* Try it
The lines below from the one with "red cross: (181, 186) -> (172, 162), moved" up to and including the one with "cyan star: (61, 88) -> (46, 78), moved" are what you should set down, exactly and without pictures.

* Records drawn from a dataset
»»

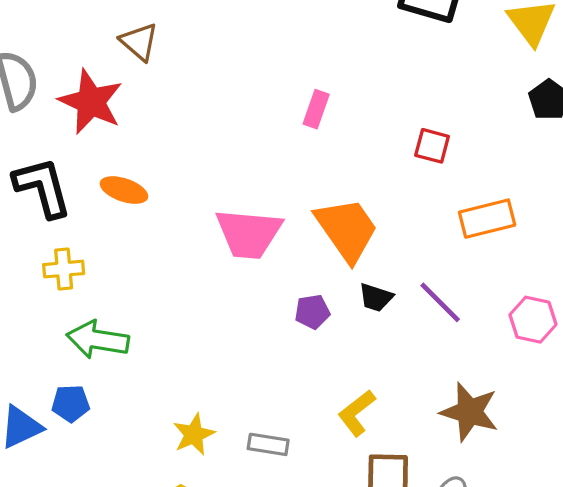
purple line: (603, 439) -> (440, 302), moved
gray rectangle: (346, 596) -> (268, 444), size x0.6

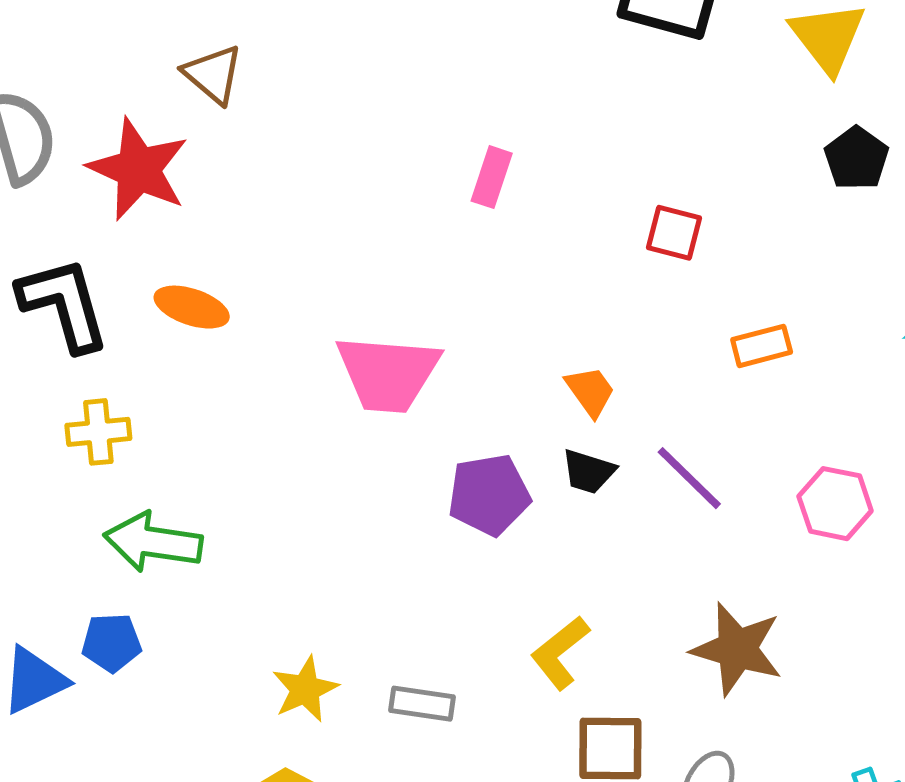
orange rectangle: (487, 219) -> (762, 346), size x0.7
orange trapezoid: (347, 229) -> (590, 391), moved, size x0.5
purple pentagon: (312, 312) -> (489, 495), size x1.5

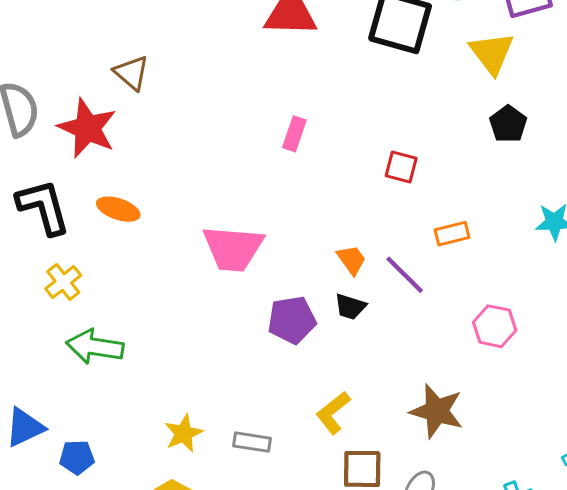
yellow cross: (98, 432) -> (63, 282), turned -33
purple line: (689, 478) -> (405, 275), moved
blue pentagon: (111, 643) -> (77, 457), moved

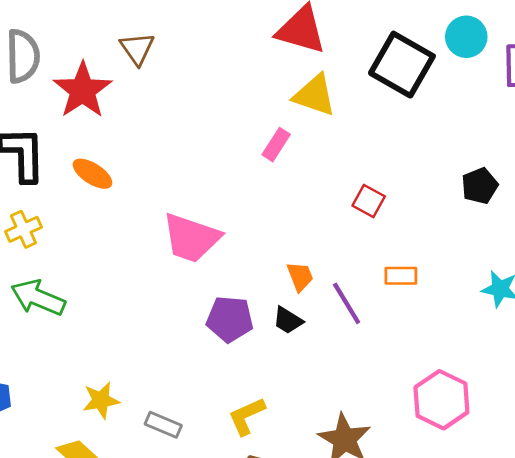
yellow triangle: (492, 53) -> (315, 95), moved, turned -48
pink hexagon: (495, 326) -> (441, 400), moved, size x1.4

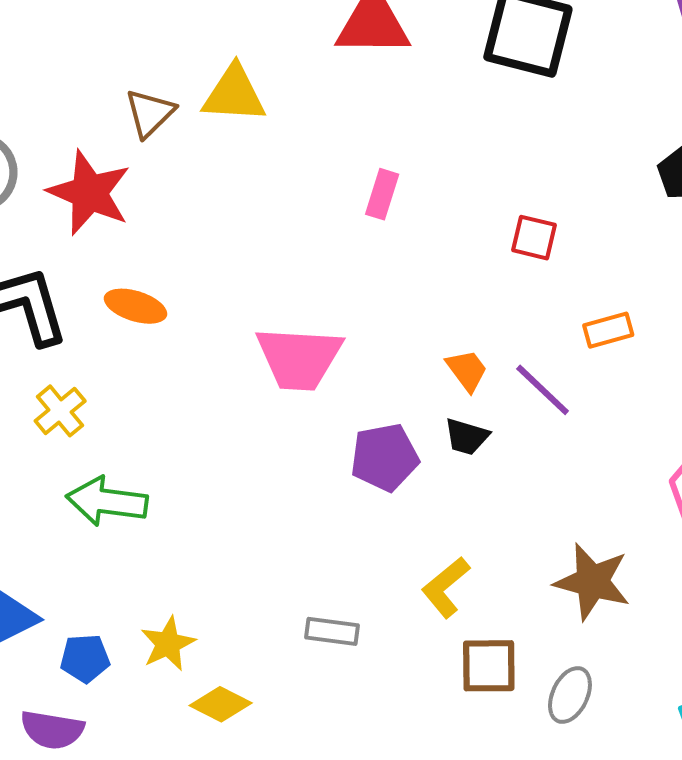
brown triangle: (137, 49) -> (150, 113), turned 36
yellow triangle: (315, 95) -> (234, 94), moved
yellow star: (101, 400) -> (168, 644), moved

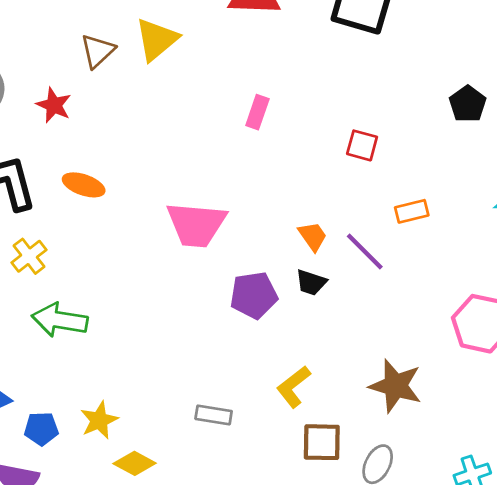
yellow triangle: (234, 94) -> (157, 40), turned -45
red star: (89, 193) -> (54, 105), size x0.6

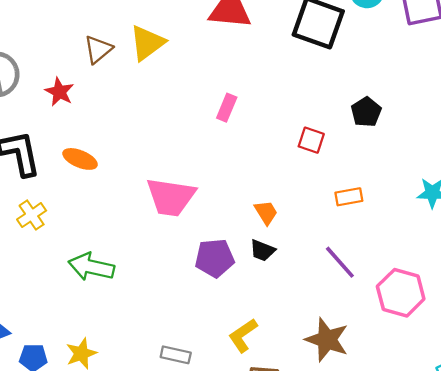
black pentagon: (468, 104) -> (366, 112), moved
purple line: (365, 252) -> (340, 262), moved
green arrow: (60, 320) -> (91, 267), moved

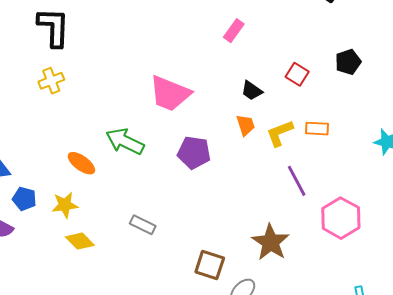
orange ellipse: (80, 159) -> (81, 163), moved
black trapezoid: (263, 250) -> (252, 91), moved
green arrow: (91, 267) -> (125, 141), moved
yellow L-shape: (243, 335) -> (280, 133), moved

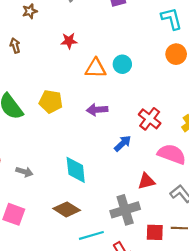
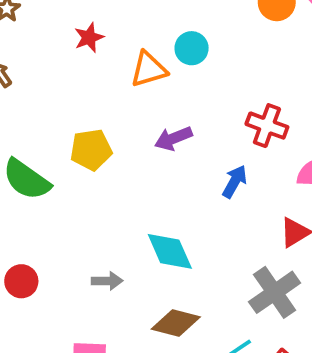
gray arrow: (24, 172) -> (107, 281), moved

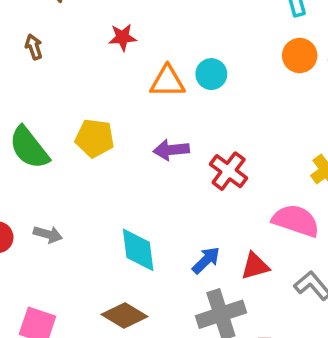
red cross: (267, 126) -> (229, 171), moved
blue arrow: (235, 182) -> (206, 260), moved
gray arrow: (107, 281) -> (48, 234), moved

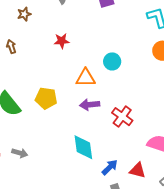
orange triangle: (167, 82) -> (86, 78), moved
cyan diamond: (138, 250) -> (83, 147), moved
red triangle: (255, 266) -> (138, 170), turned 30

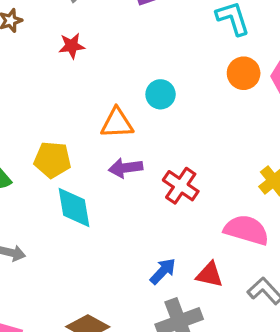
red star: (62, 41) -> (72, 46), moved
cyan diamond: (83, 147) -> (74, 208), moved

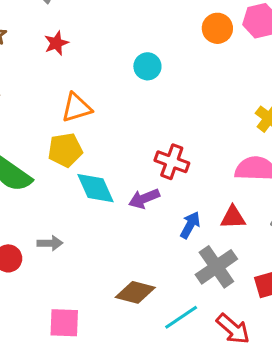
orange triangle: (117, 123) -> (76, 108), moved
purple arrow: (125, 168) -> (144, 199), moved
red cross: (181, 186) -> (172, 162), moved

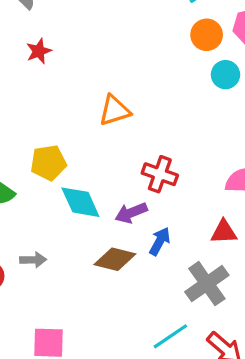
cyan circle: (147, 66) -> (225, 75), moved
orange triangle: (76, 108) -> (115, 110), moved
blue arrow: (190, 225) -> (160, 241), moved
brown diamond: (135, 292) -> (115, 259), moved

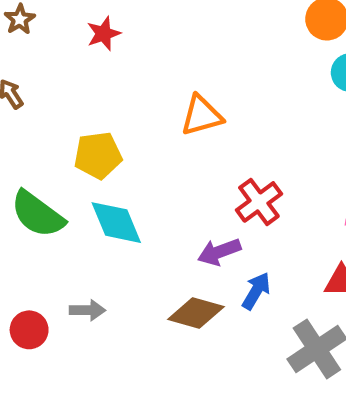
yellow pentagon: (48, 163) -> (98, 155), moved
red cross: (160, 174) -> (259, 202), turned 32
cyan diamond: (80, 202) -> (116, 223), moved

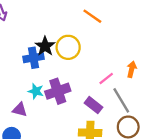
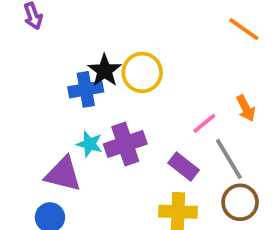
orange line: (92, 16) -> (244, 29), moved
orange arrow: (132, 69) -> (246, 108), turned 140
purple triangle: (20, 110) -> (63, 174), size x1.5

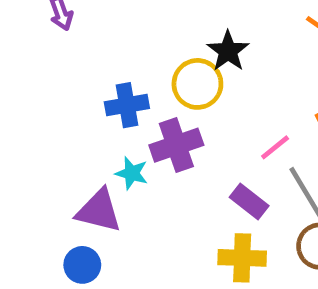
black star: (105, 71) -> (228, 51), moved
purple cross: (125, 144) -> (176, 145), moved

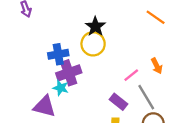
black star: (228, 51) -> (95, 26), moved
purple cross: (176, 145) -> (69, 73), moved

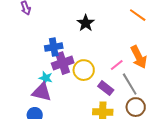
yellow circle: (93, 44) -> (84, 70), moved
orange arrow: (157, 66) -> (139, 57), size x1.6
cyan star: (61, 88) -> (46, 78), moved

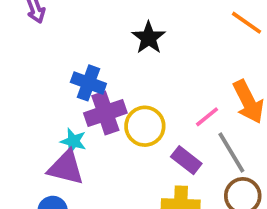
blue cross: (54, 47) -> (88, 83), turned 30

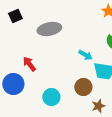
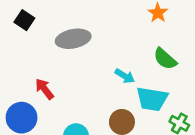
black square: (15, 16) -> (24, 20), turned -32

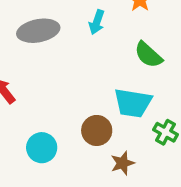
cyan arrow: (125, 76) -> (97, 22), moved, turned 78

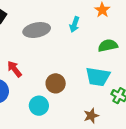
green semicircle: (148, 55) -> (108, 46), turned 126
brown circle: (97, 130) -> (56, 83), moved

««

* Result for this task
red cross: (181, 186) -> (172, 162), moved

cyan circle: (147, 66) -> (225, 75), moved
orange triangle: (76, 108) -> (115, 110), moved
blue arrow: (190, 225) -> (160, 241), moved
brown diamond: (135, 292) -> (115, 259), moved

yellow pentagon: (48, 163) -> (98, 155), moved
red cross: (160, 174) -> (259, 202), turned 32
cyan diamond: (80, 202) -> (116, 223), moved

orange line: (92, 16) -> (244, 29), moved
orange arrow: (132, 69) -> (246, 108), turned 140
purple triangle: (20, 110) -> (63, 174), size x1.5

black star: (105, 71) -> (228, 51), moved
purple cross: (125, 144) -> (176, 145), moved

black star: (228, 51) -> (95, 26), moved
purple cross: (176, 145) -> (69, 73), moved

yellow circle: (93, 44) -> (84, 70), moved
orange arrow: (157, 66) -> (139, 57), size x1.6
cyan star: (61, 88) -> (46, 78), moved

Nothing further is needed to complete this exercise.